Modification records
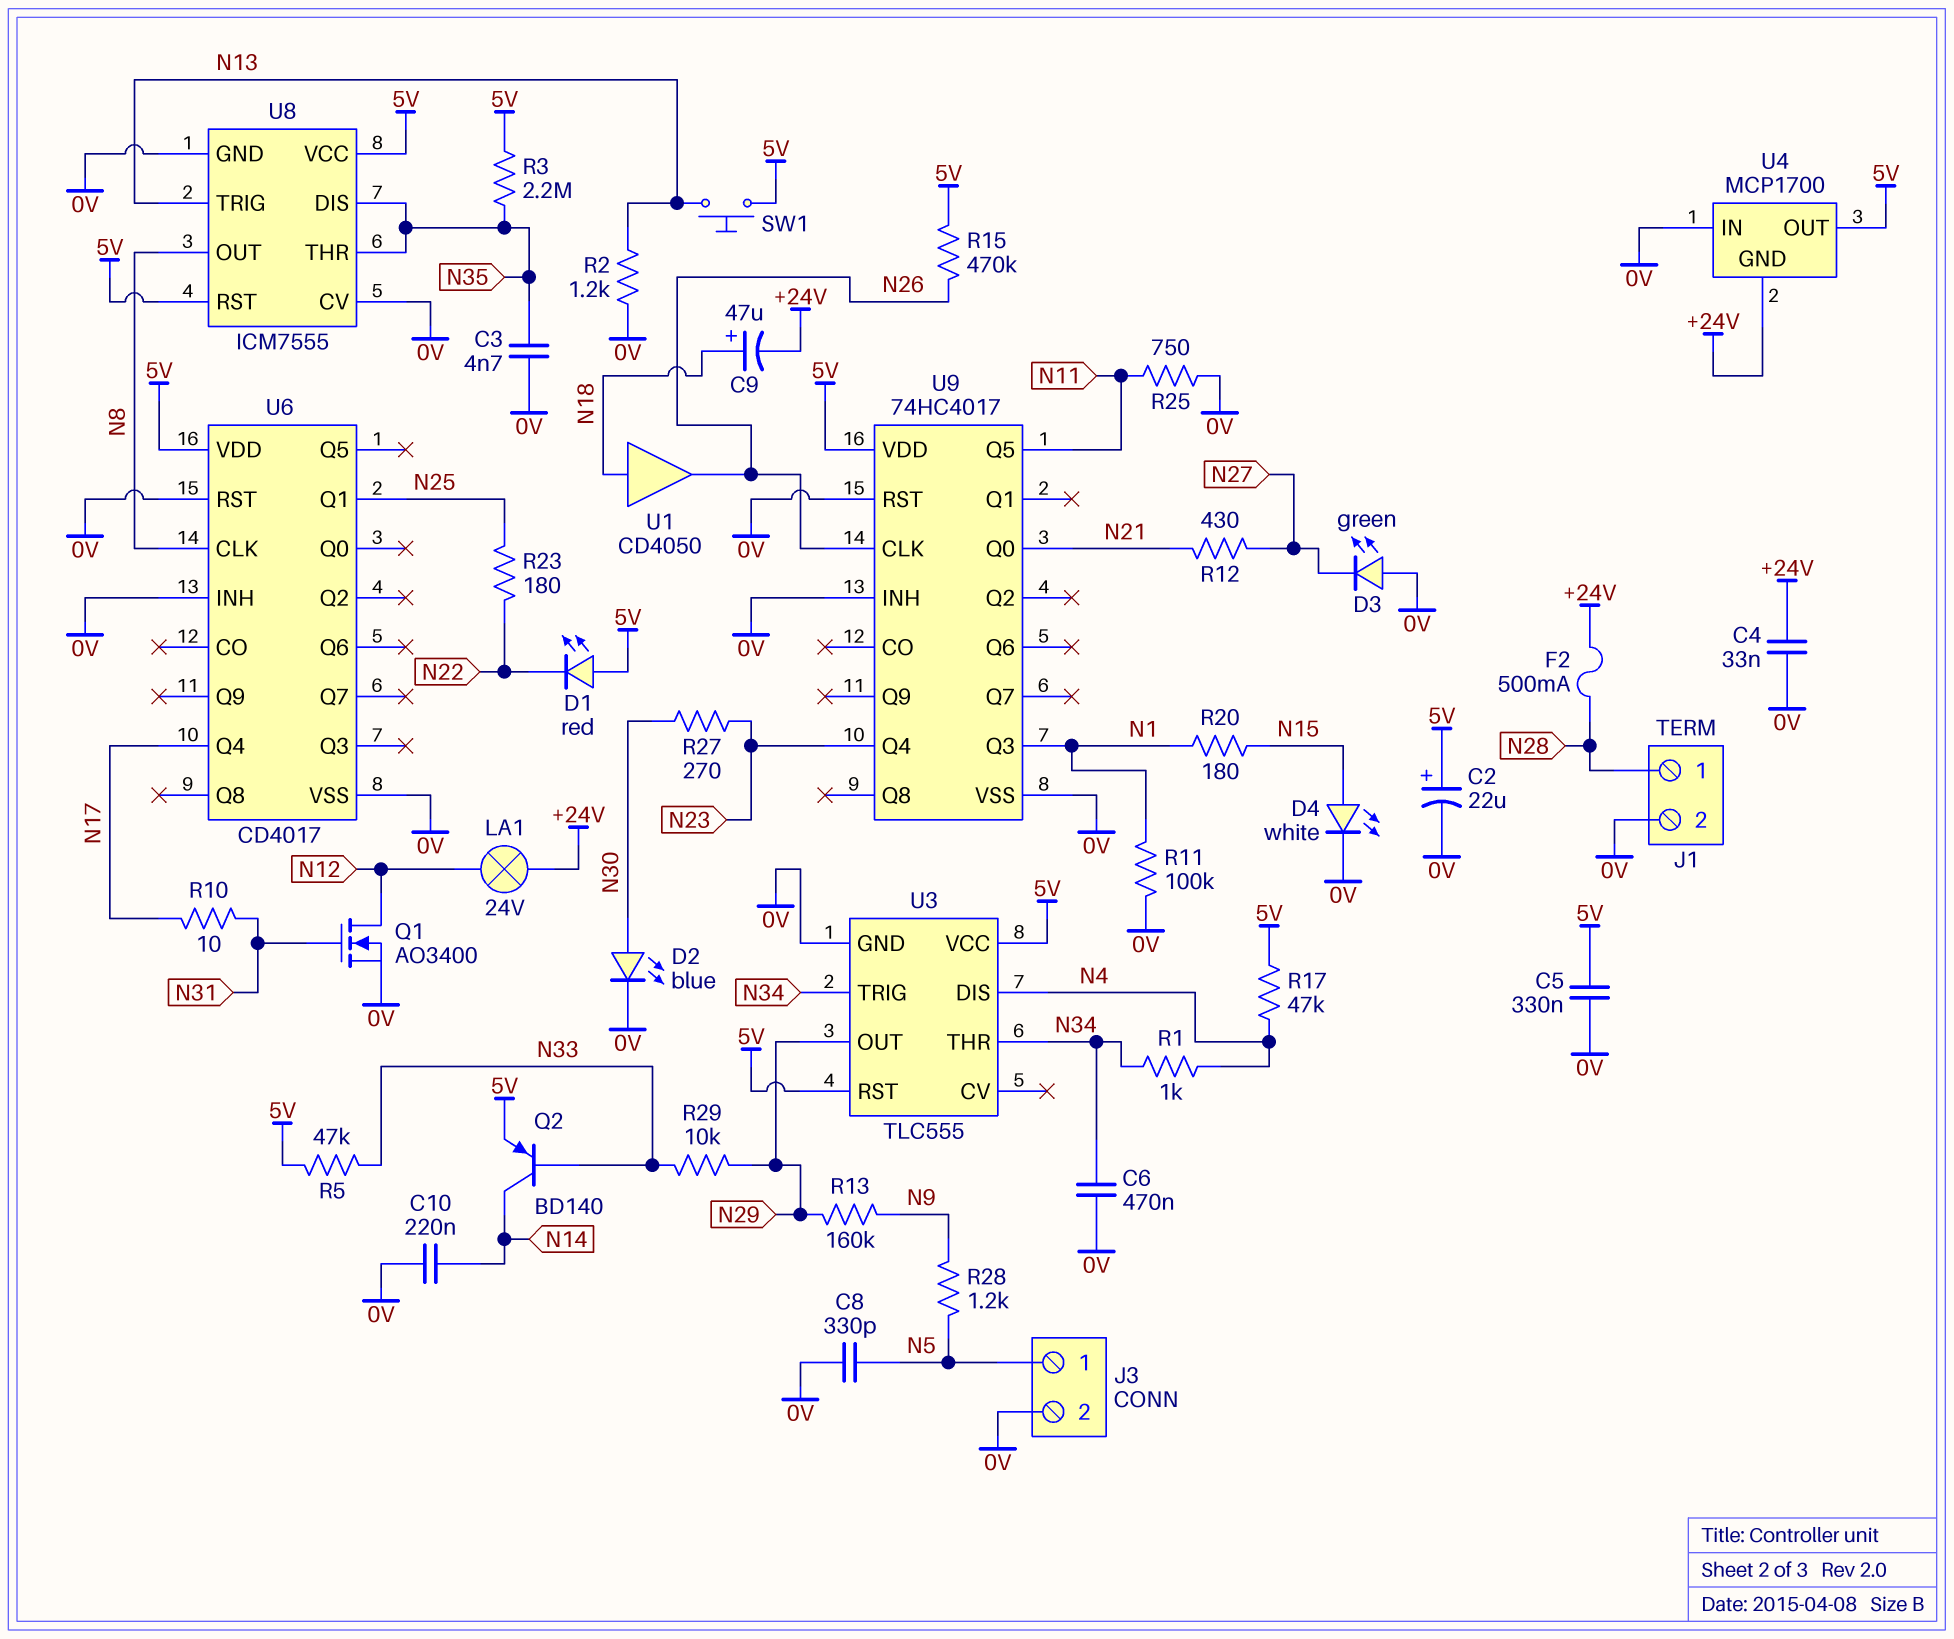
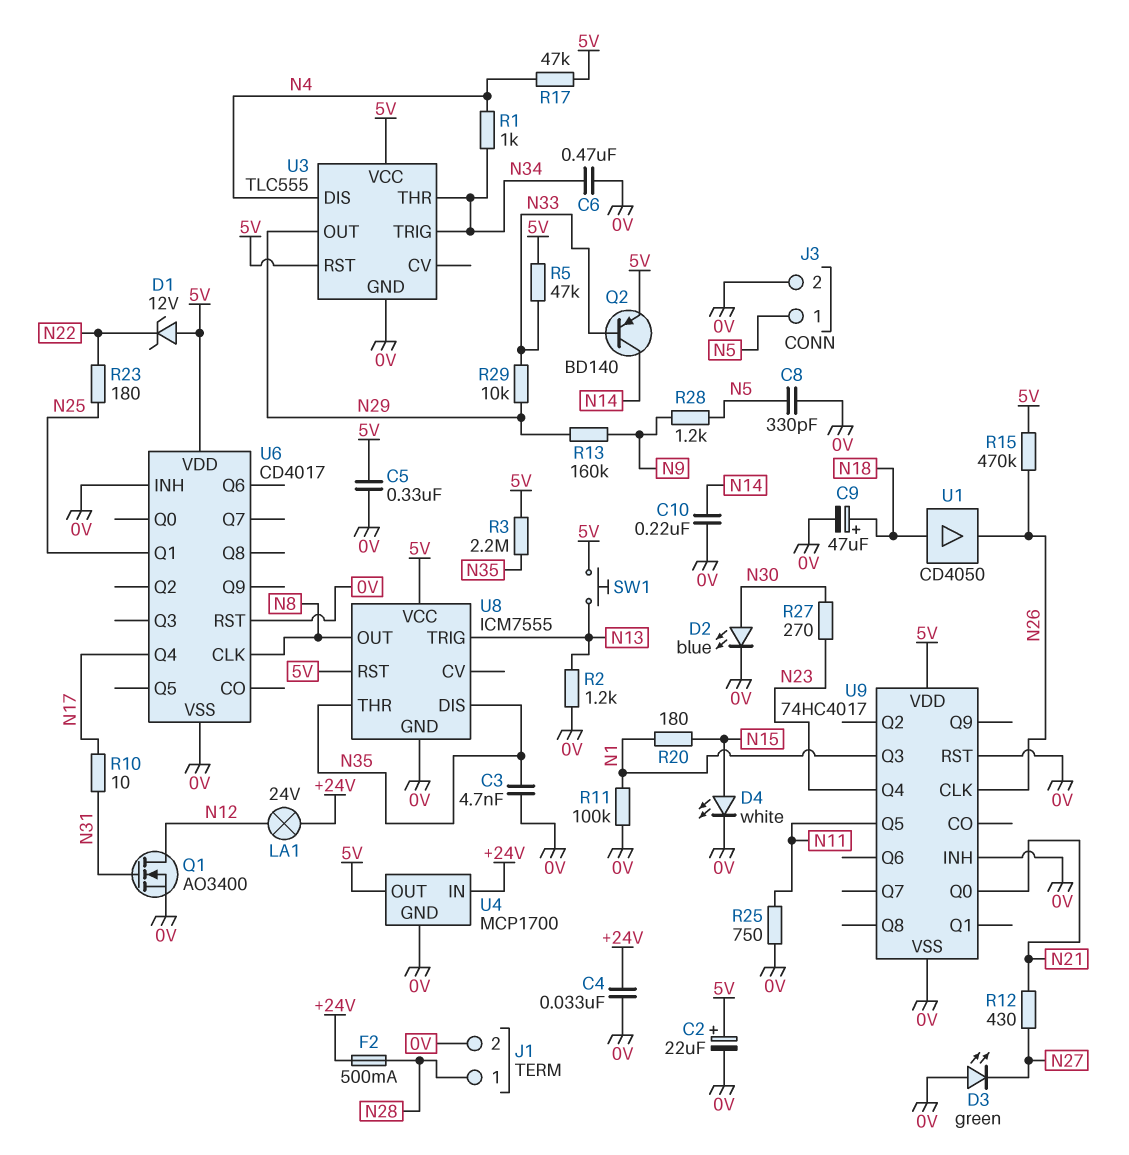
C9: 47uF (plus N18, minus +24V) -> 47uF (plus N18, minus 0V)
D1: LED red (A 5V, K N22) -> zener 12V (A 5V, K N22)
U4 pin GND: +24V -> 0V
U4 pin IN: 0V -> +24V
U8 pin CV: 0V -> none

#### [Exercise aim]
Every entry belongs in the answer exactly as written, but no picture does.

#### [Answer area]
C9: 47uF (plus N18, minus +24V) -> 47uF (plus N18, minus 0V)
D1: LED red (A 5V, K N22) -> zener 12V (A 5V, K N22)
U4 pin GND: +24V -> 0V
U4 pin IN: 0V -> +24V
U8 pin CV: 0V -> none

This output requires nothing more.